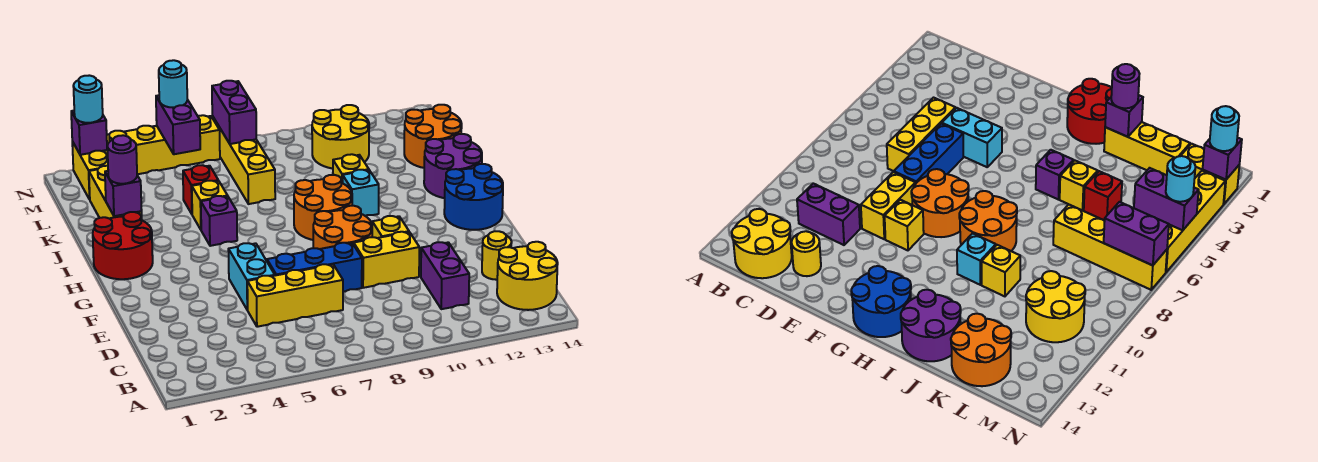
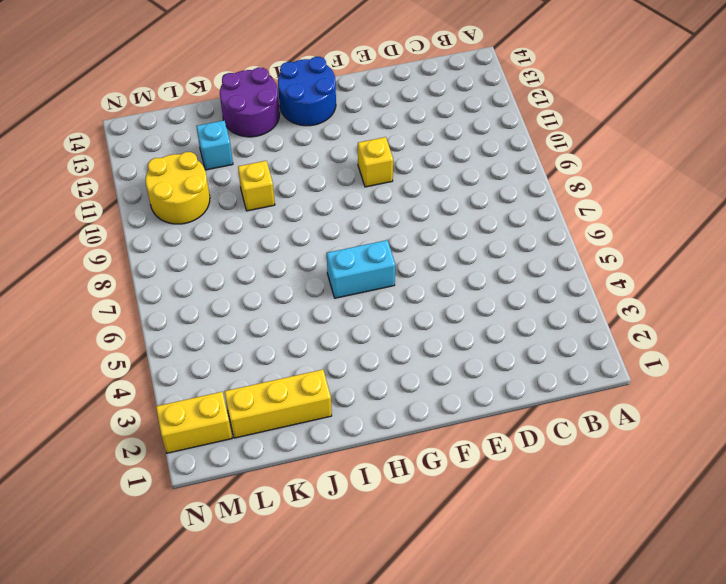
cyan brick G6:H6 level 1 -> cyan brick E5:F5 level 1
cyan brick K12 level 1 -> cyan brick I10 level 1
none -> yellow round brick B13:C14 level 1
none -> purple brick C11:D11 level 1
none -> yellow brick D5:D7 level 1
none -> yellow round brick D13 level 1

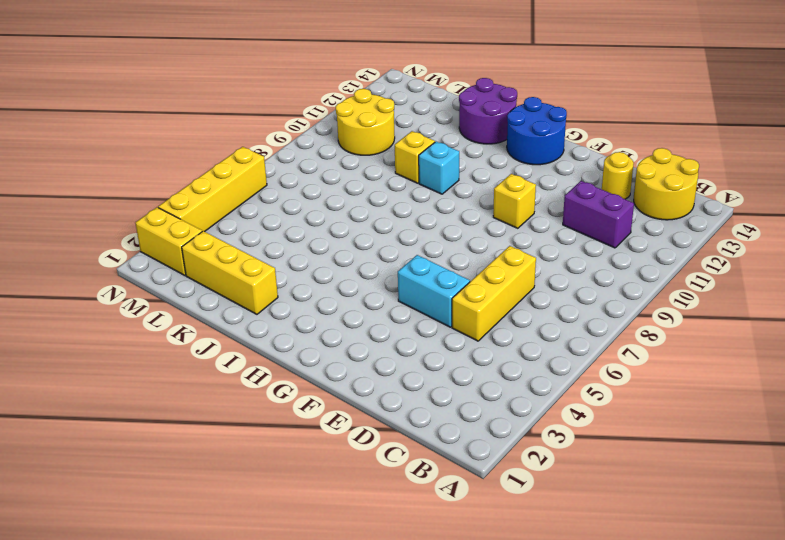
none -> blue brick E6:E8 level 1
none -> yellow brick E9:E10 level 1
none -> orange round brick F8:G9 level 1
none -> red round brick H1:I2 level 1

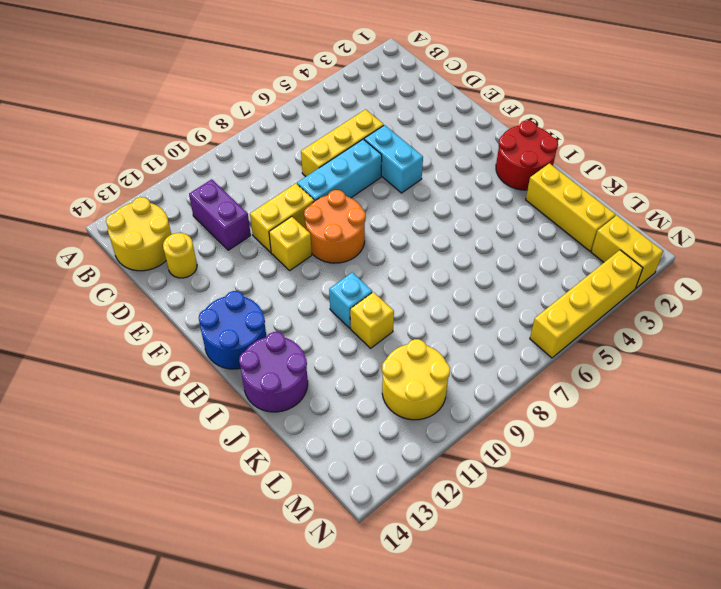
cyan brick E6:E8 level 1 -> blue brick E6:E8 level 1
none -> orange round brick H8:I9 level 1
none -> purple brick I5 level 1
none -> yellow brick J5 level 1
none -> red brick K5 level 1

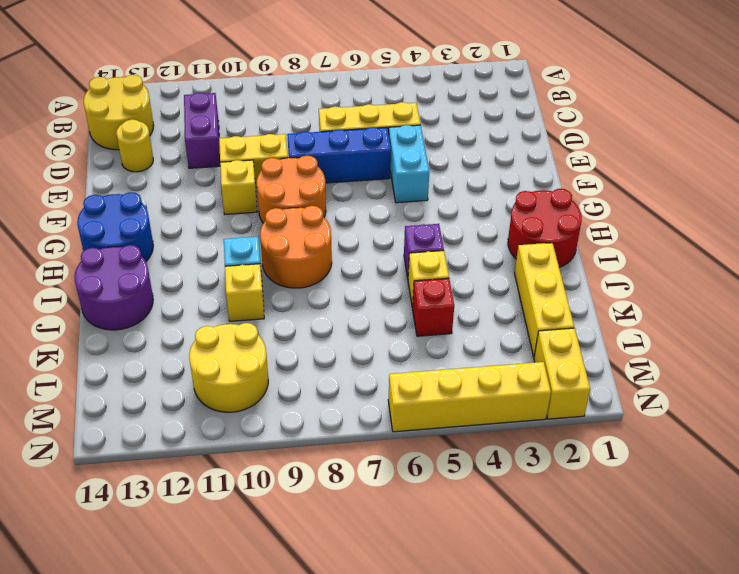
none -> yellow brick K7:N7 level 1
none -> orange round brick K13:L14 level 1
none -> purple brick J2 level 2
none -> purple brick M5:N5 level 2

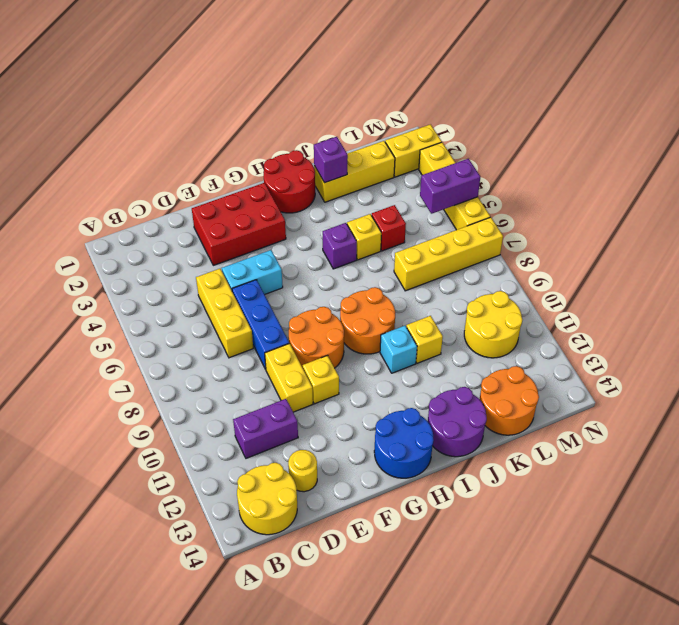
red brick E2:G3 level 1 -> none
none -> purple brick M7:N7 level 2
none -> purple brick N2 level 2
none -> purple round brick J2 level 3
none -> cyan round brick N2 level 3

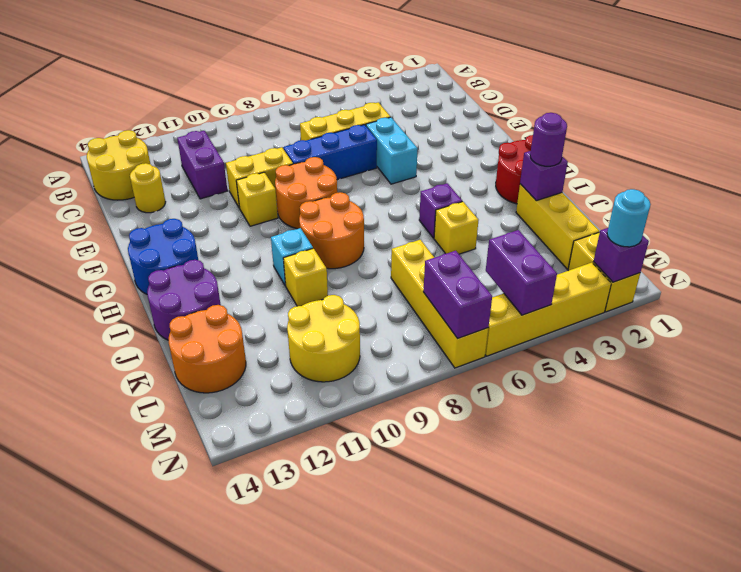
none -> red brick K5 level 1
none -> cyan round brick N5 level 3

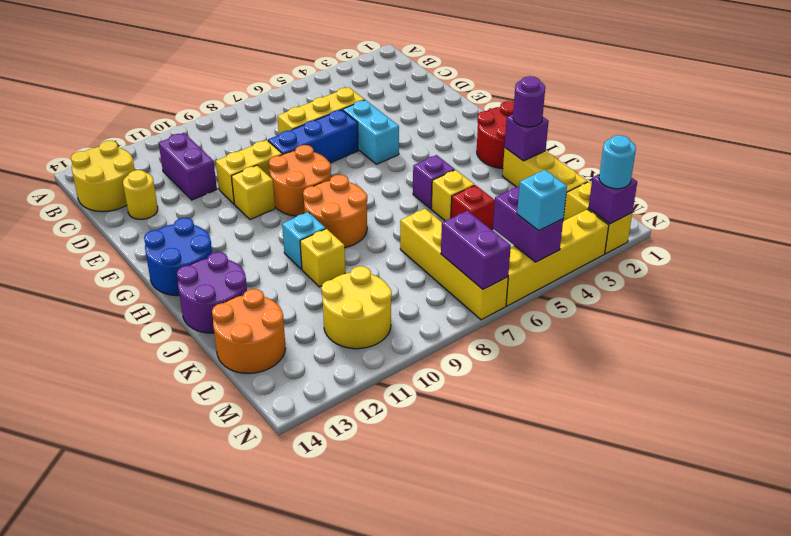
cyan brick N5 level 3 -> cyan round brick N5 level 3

Action item
Take every line above carrying "round" and return it.

Answer to this problem
none -> yellow round brick B13:C14 level 1
none -> yellow round brick D13 level 1
none -> orange round brick F8:G9 level 1
none -> red round brick H1:I2 level 1
none -> orange round brick H8:I9 level 1
none -> orange round brick K13:L14 level 1
none -> purple round brick J2 level 3
none -> cyan round brick N2 level 3
none -> cyan round brick N5 level 3
cyan brick N5 level 3 -> cyan round brick N5 level 3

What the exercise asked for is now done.